- **Assignment**: Restate all of the records below exactly. Do not carry over any image.

- **Exercise materials**:
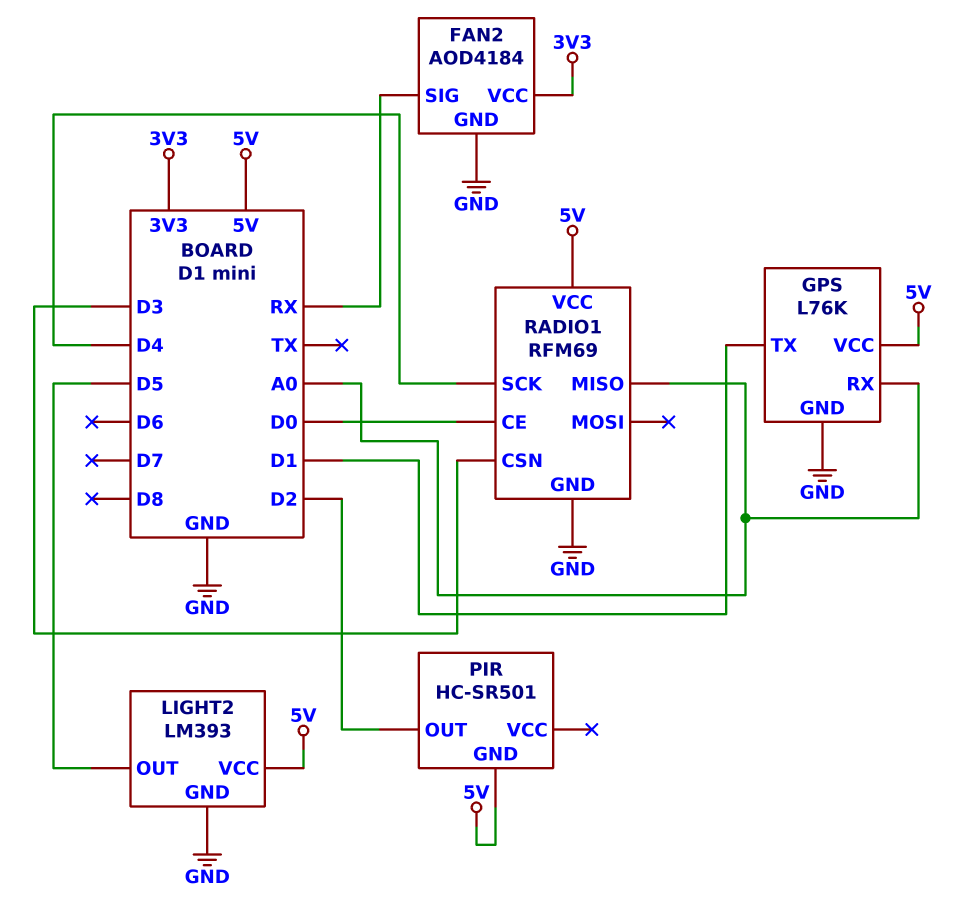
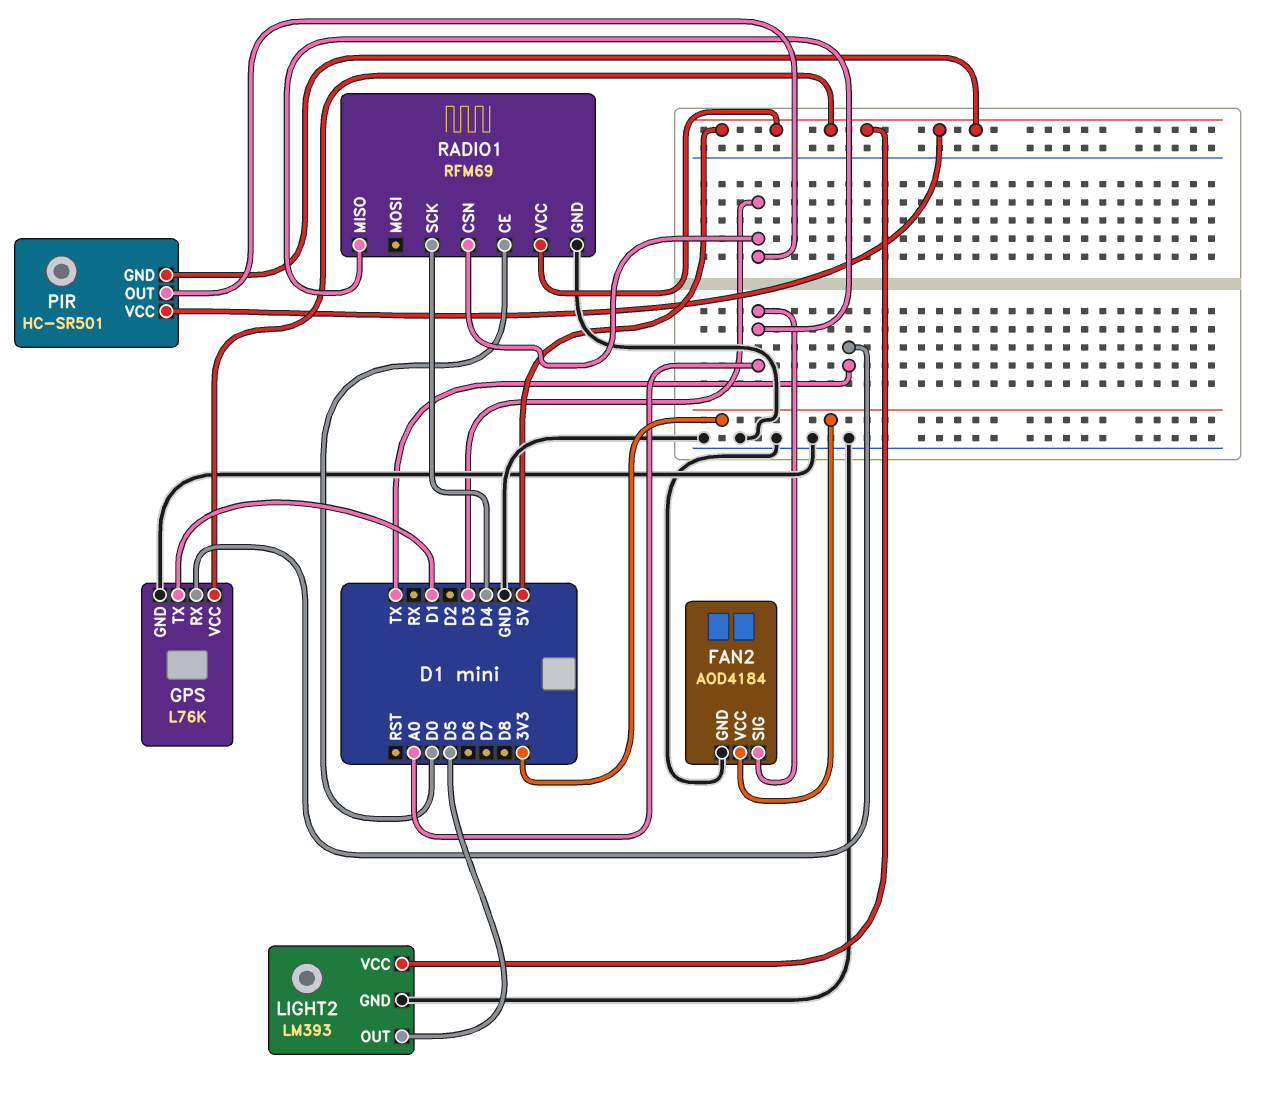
FAN2 pin SIG: RX -> A0
GPS pin RX: A0 -> TX
PIR pin OUT: D2 -> D3
PIR pin VCC: none -> 5V

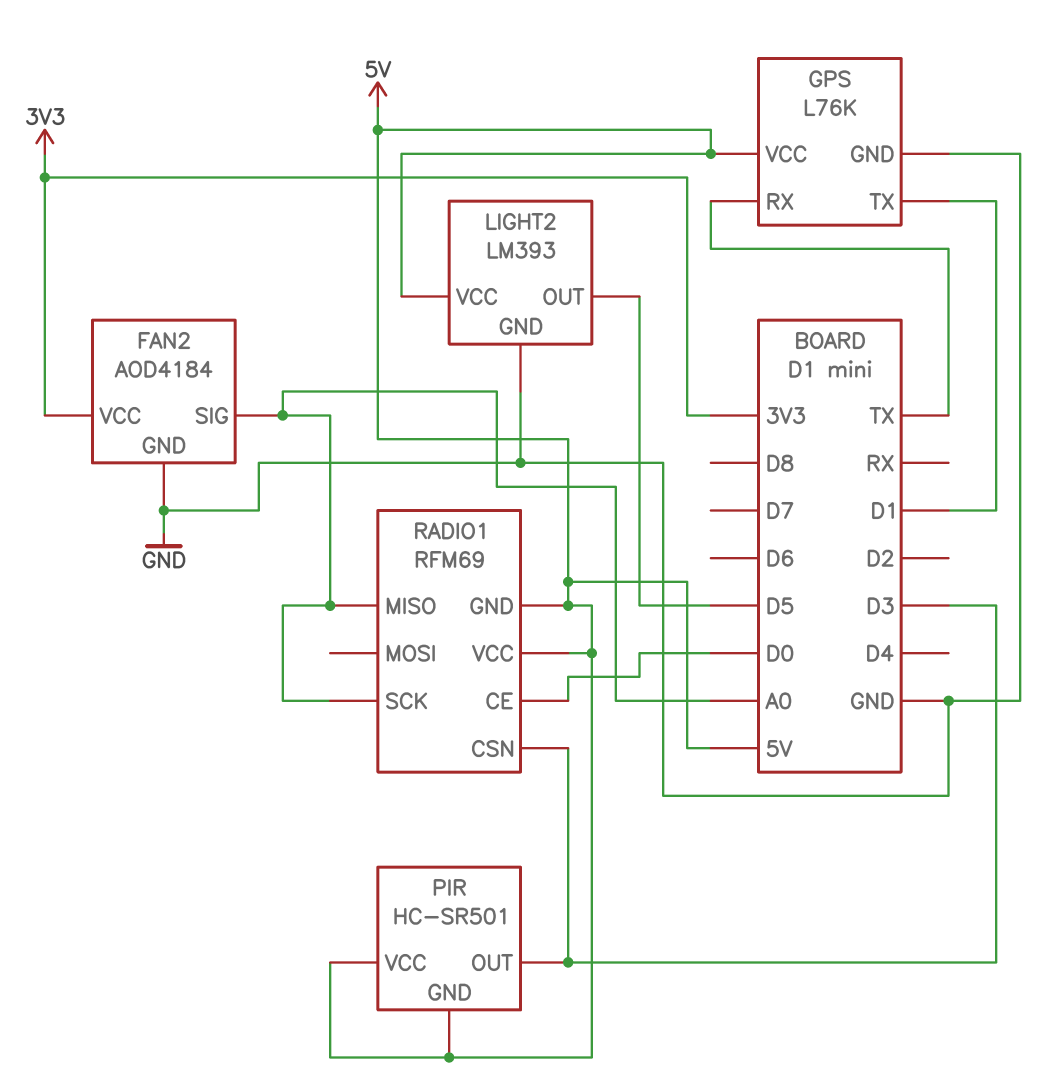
RADIO1 pin GND: GND -> 5V
RADIO1 pin SCK: D4 -> A0

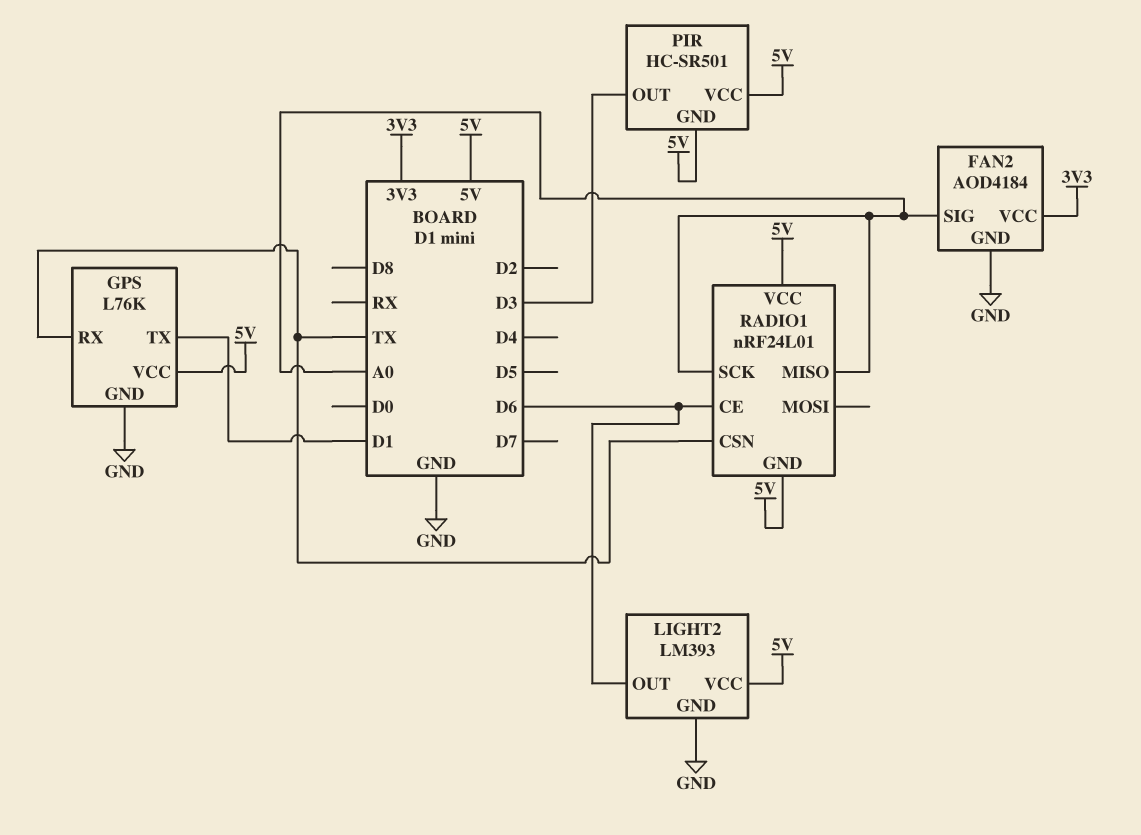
LIGHT2 pin OUT: D5 -> D6
RADIO1: RFM69 -> nRF24L01
RADIO1 pin CE: D0 -> D6
RADIO1 pin CSN: D3 -> TX

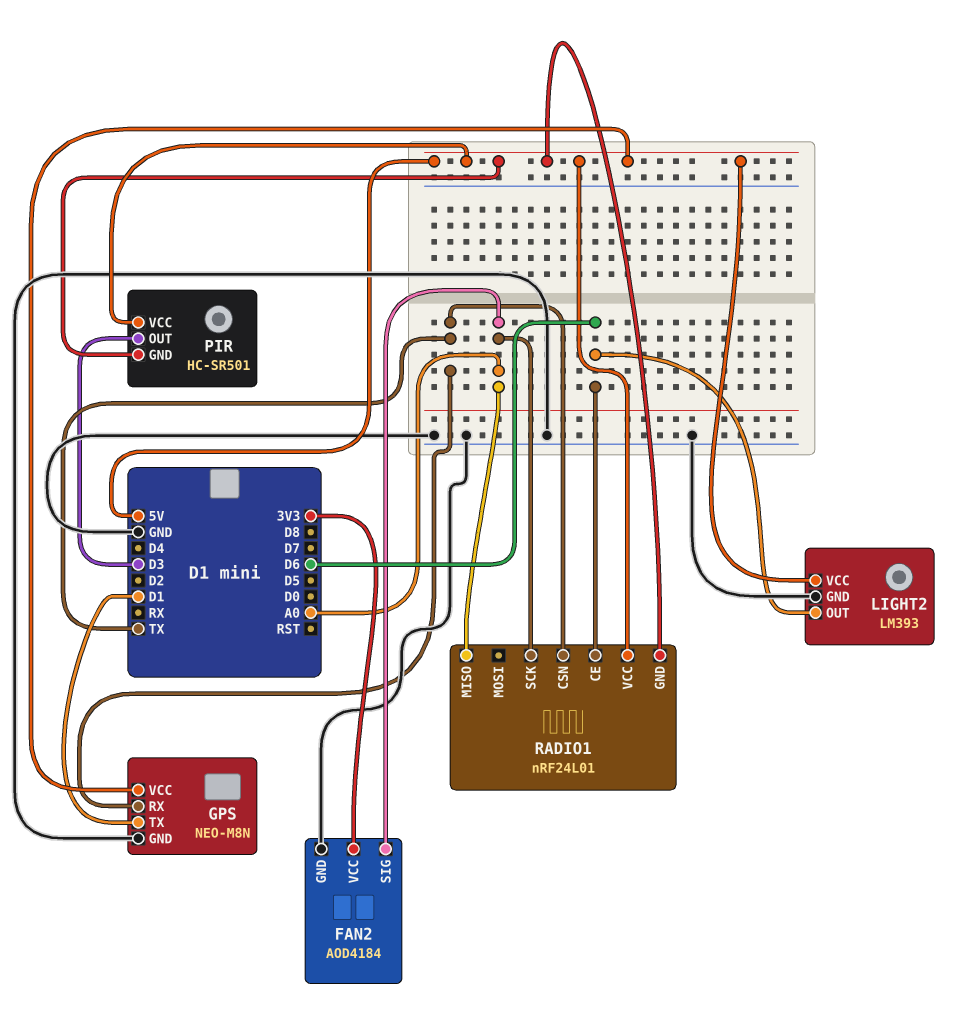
GPS: L76K -> NEO-M8N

- **Finished task**:
FAN2 pin SIG: RX -> A0
GPS pin RX: A0 -> TX
PIR pin OUT: D2 -> D3
PIR pin VCC: none -> 5V

RADIO1 pin GND: GND -> 5V
RADIO1 pin SCK: D4 -> A0

LIGHT2 pin OUT: D5 -> D6
RADIO1: RFM69 -> nRF24L01
RADIO1 pin CE: D0 -> D6
RADIO1 pin CSN: D3 -> TX

GPS: L76K -> NEO-M8N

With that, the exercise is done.